■ Record set ■
=== Section Start ===

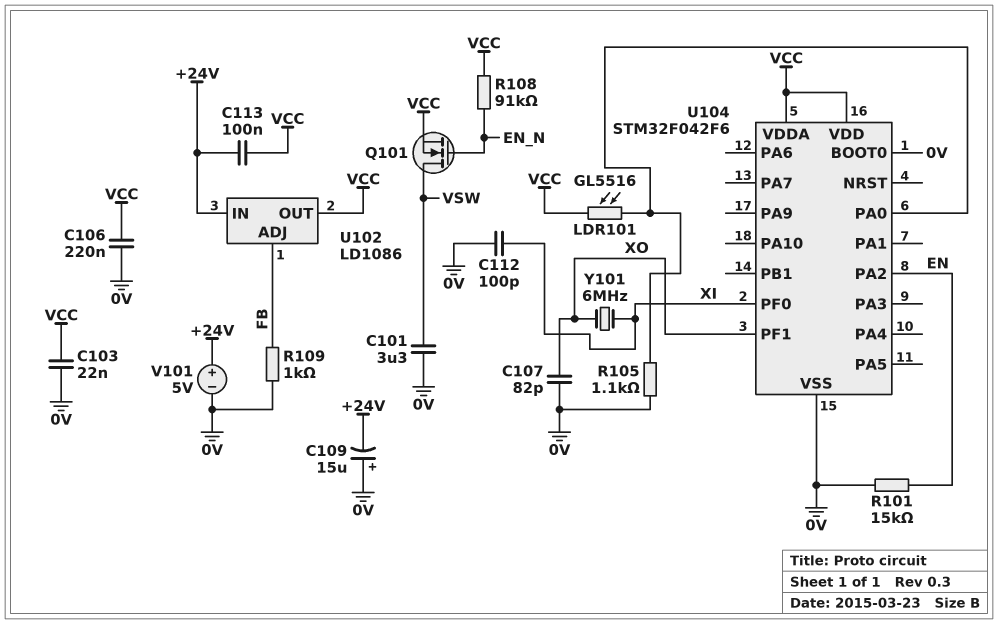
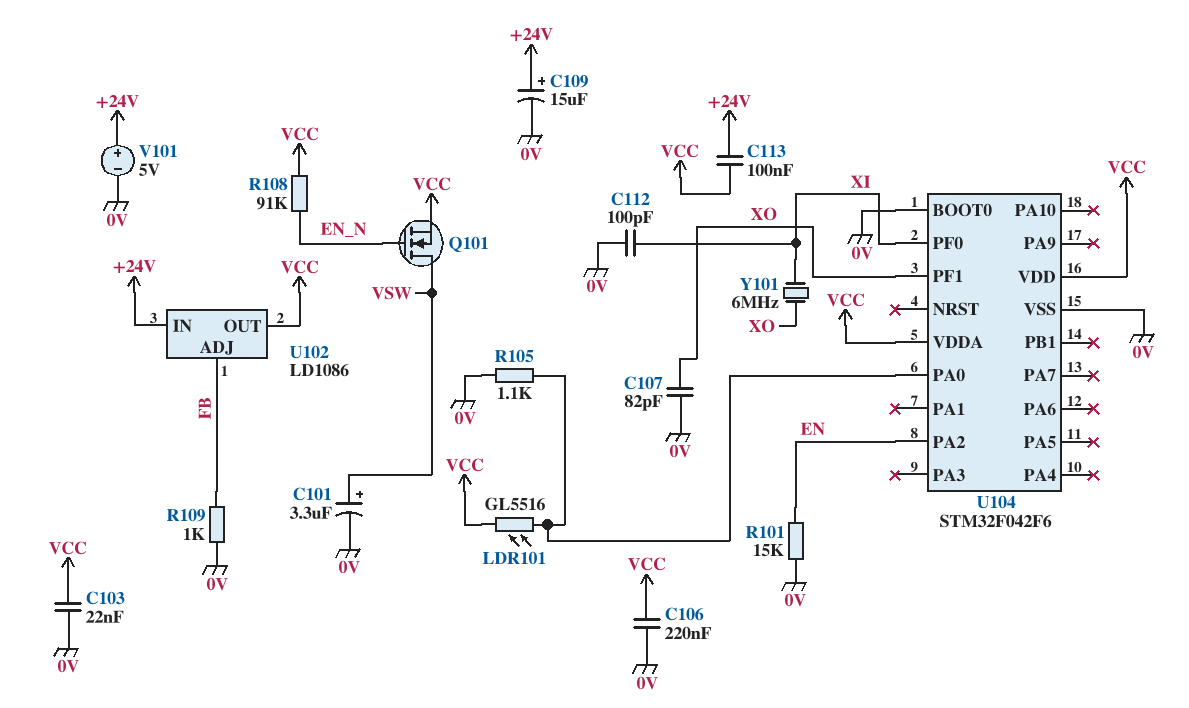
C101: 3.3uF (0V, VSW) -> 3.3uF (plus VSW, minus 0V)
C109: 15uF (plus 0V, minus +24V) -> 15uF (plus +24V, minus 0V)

=== Section End ===
=== Section Start ===

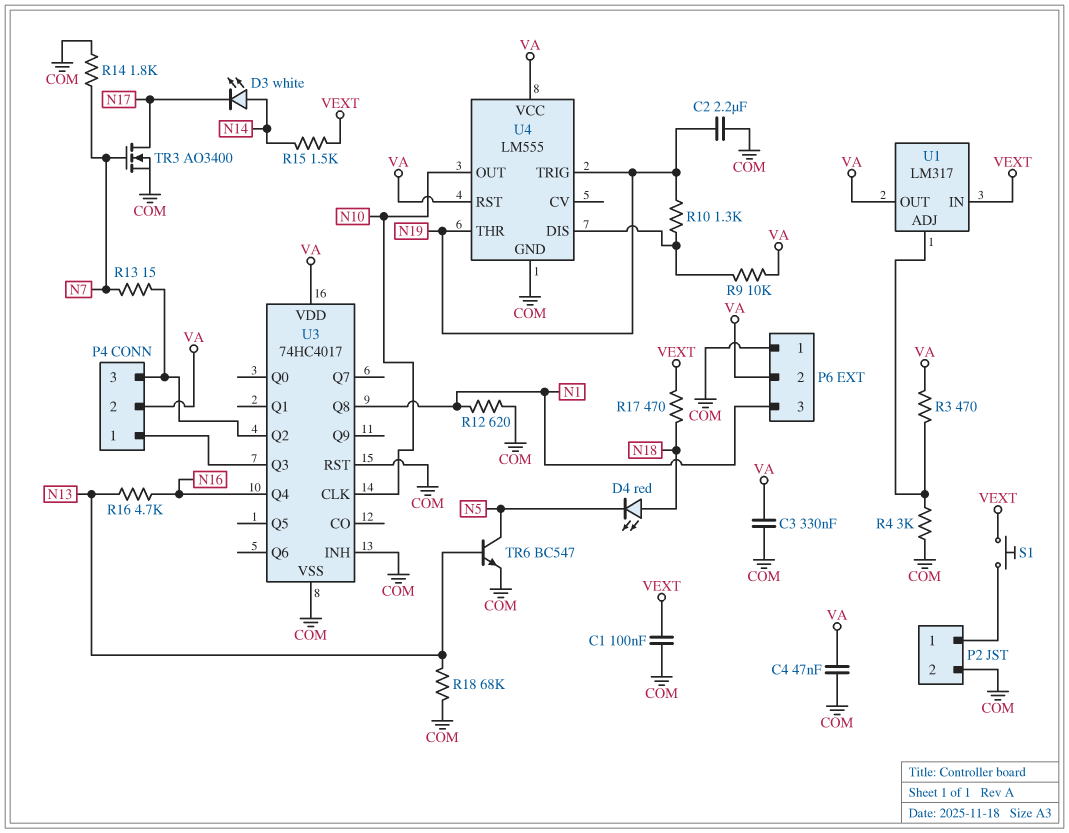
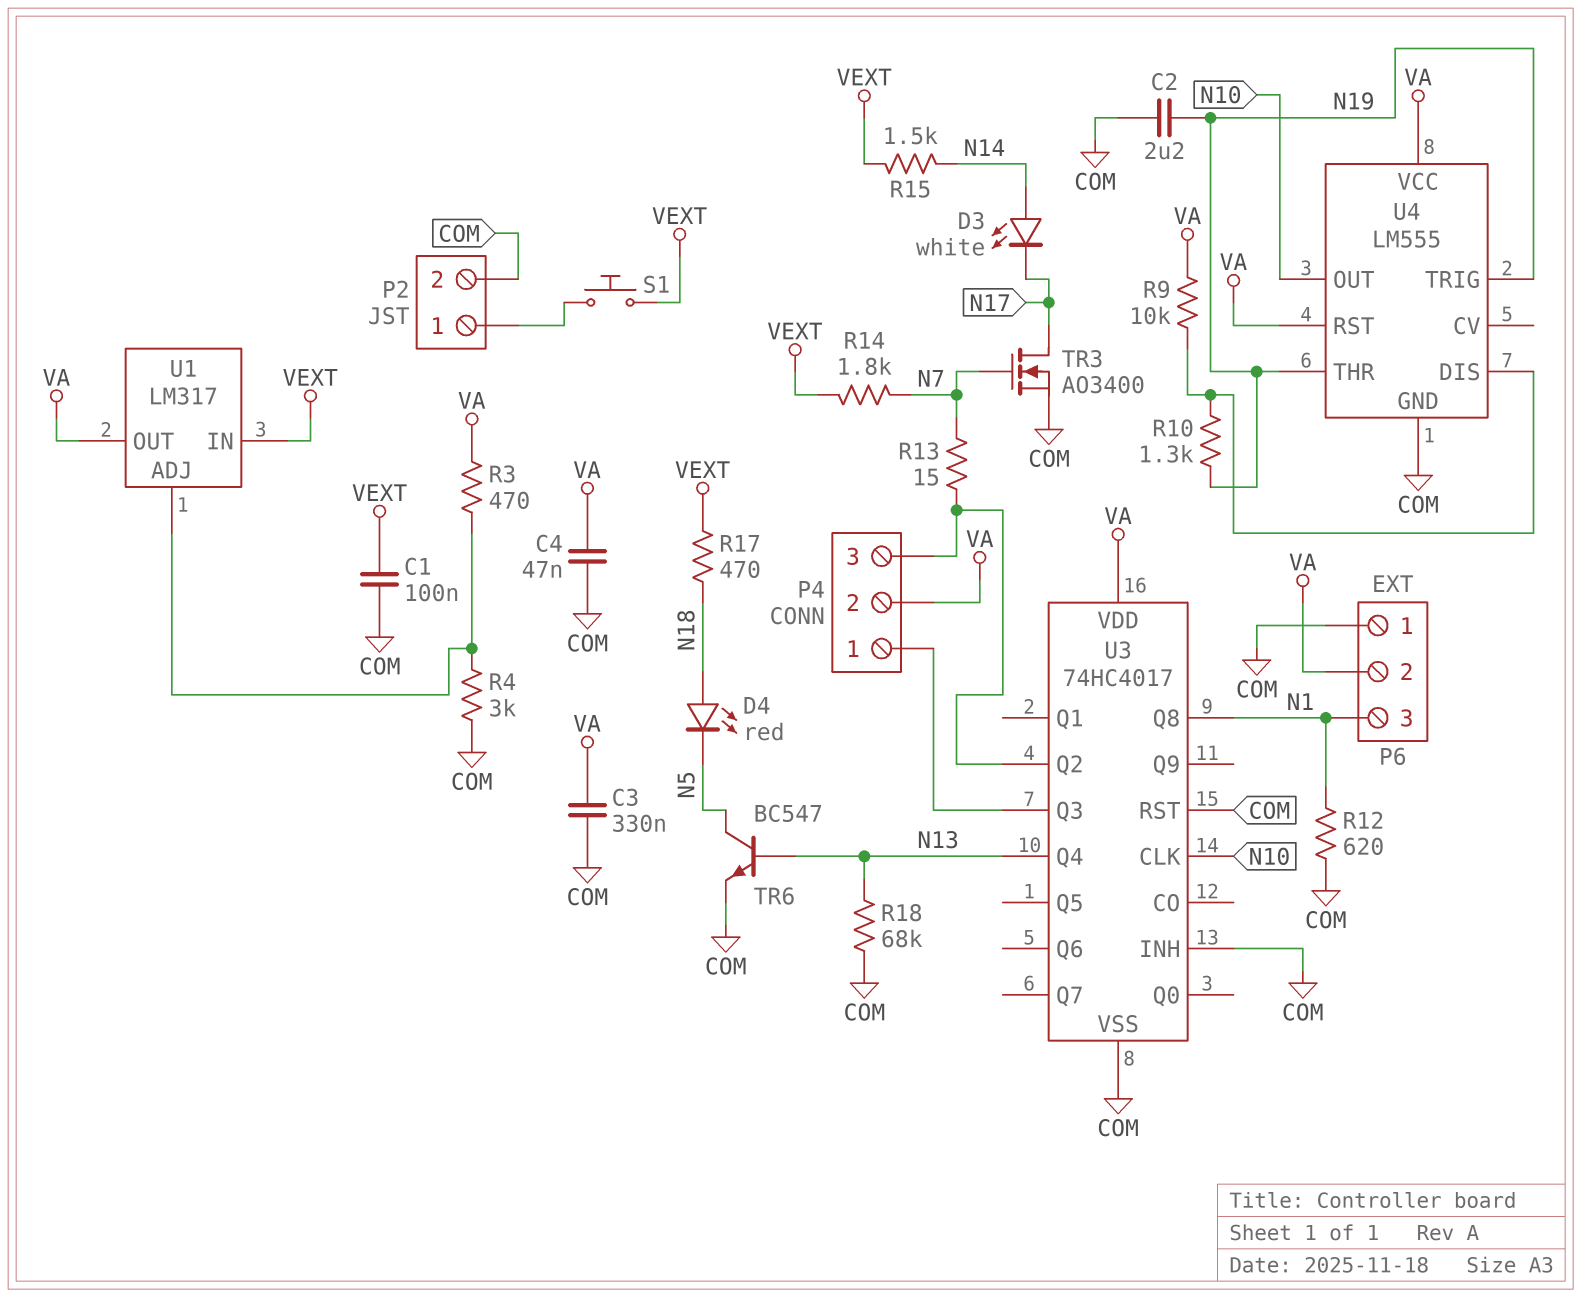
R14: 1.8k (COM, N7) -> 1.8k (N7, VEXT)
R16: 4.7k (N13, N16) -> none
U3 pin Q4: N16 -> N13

=== Section End ===
=== Section Start ===

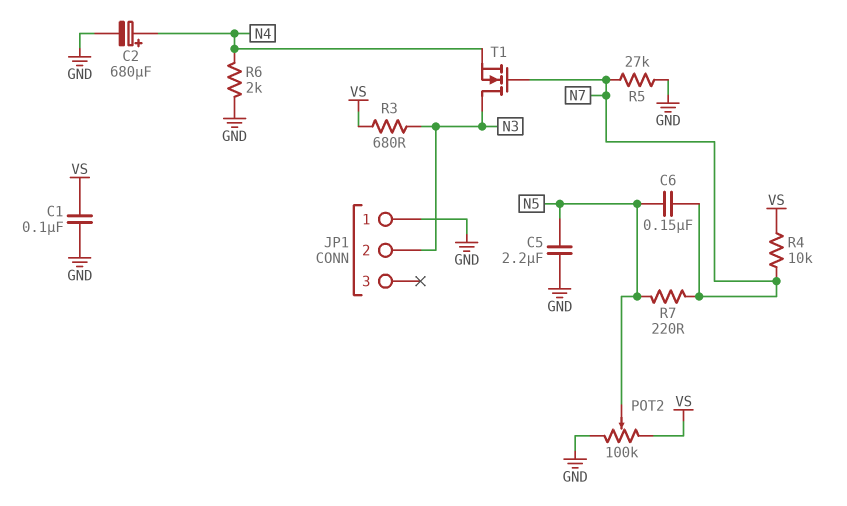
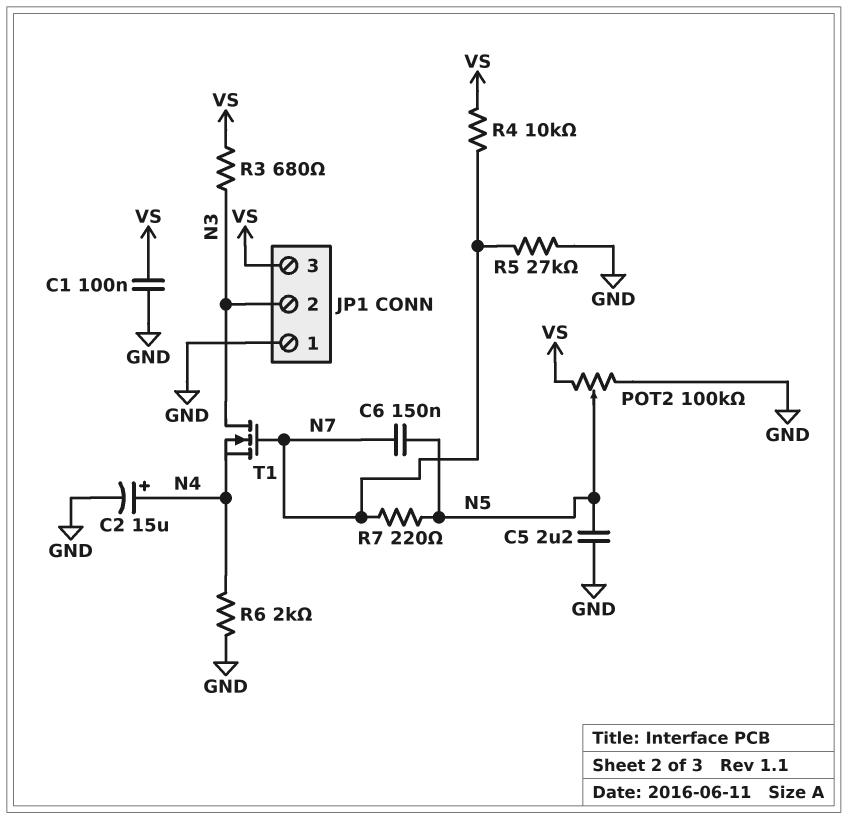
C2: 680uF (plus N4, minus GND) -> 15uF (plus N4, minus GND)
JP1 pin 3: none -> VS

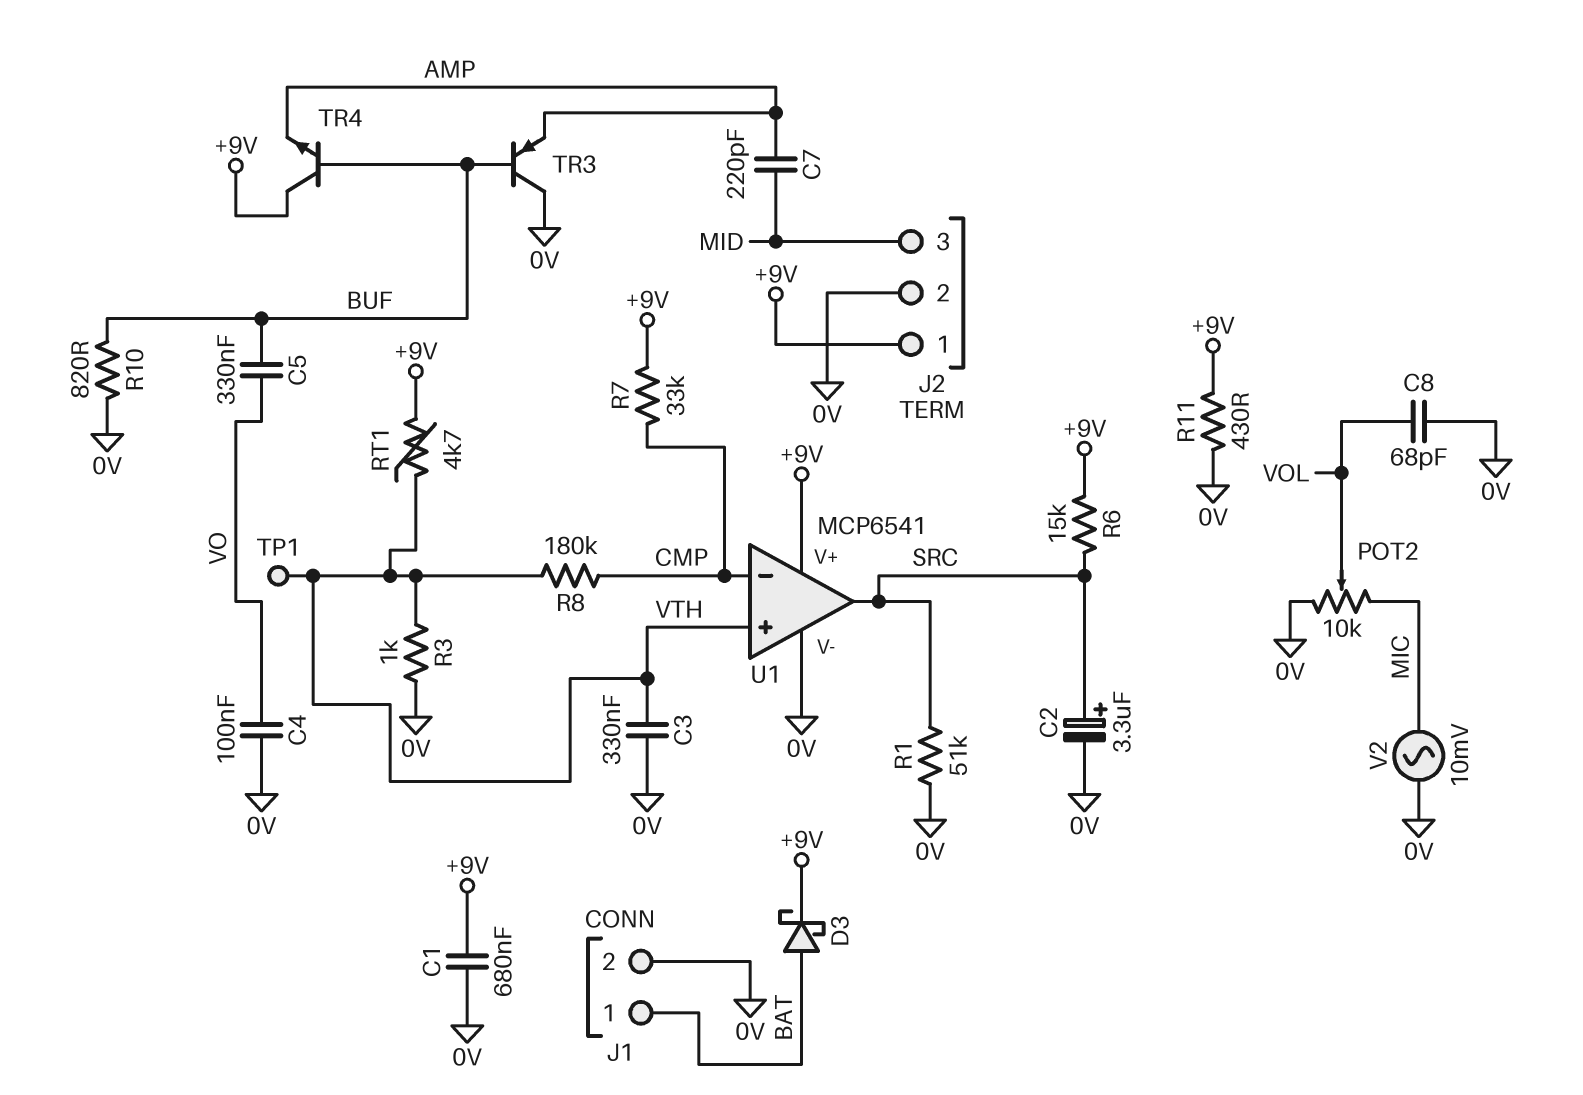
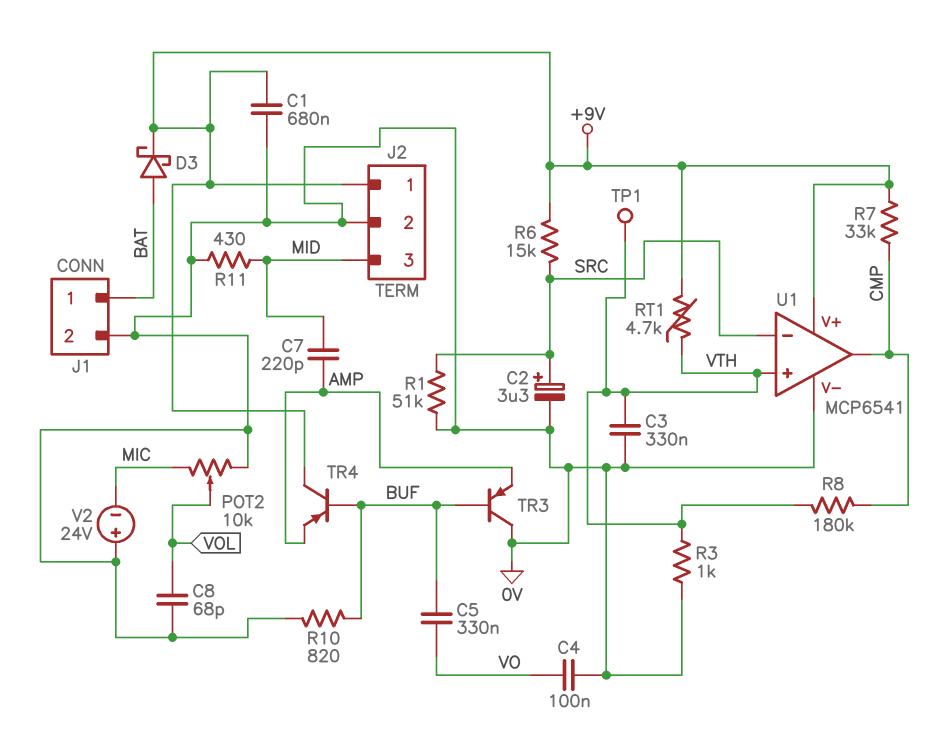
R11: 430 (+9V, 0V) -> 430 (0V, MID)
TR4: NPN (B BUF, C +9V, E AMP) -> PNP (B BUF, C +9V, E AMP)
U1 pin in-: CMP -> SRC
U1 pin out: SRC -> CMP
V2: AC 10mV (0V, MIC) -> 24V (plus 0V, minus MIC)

=== Section End ===

■ Instructions to follow ■
Look through the material above and print exactly the lines from the one containing "C101: 3.3uF (0V, VSW)" to the one containing "C109: 15uF (plus", both included, and nothing more.

■ Answer space ■
C101: 3.3uF (0V, VSW) -> 3.3uF (plus VSW, minus 0V)
C109: 15uF (plus 0V, minus +24V) -> 15uF (plus +24V, minus 0V)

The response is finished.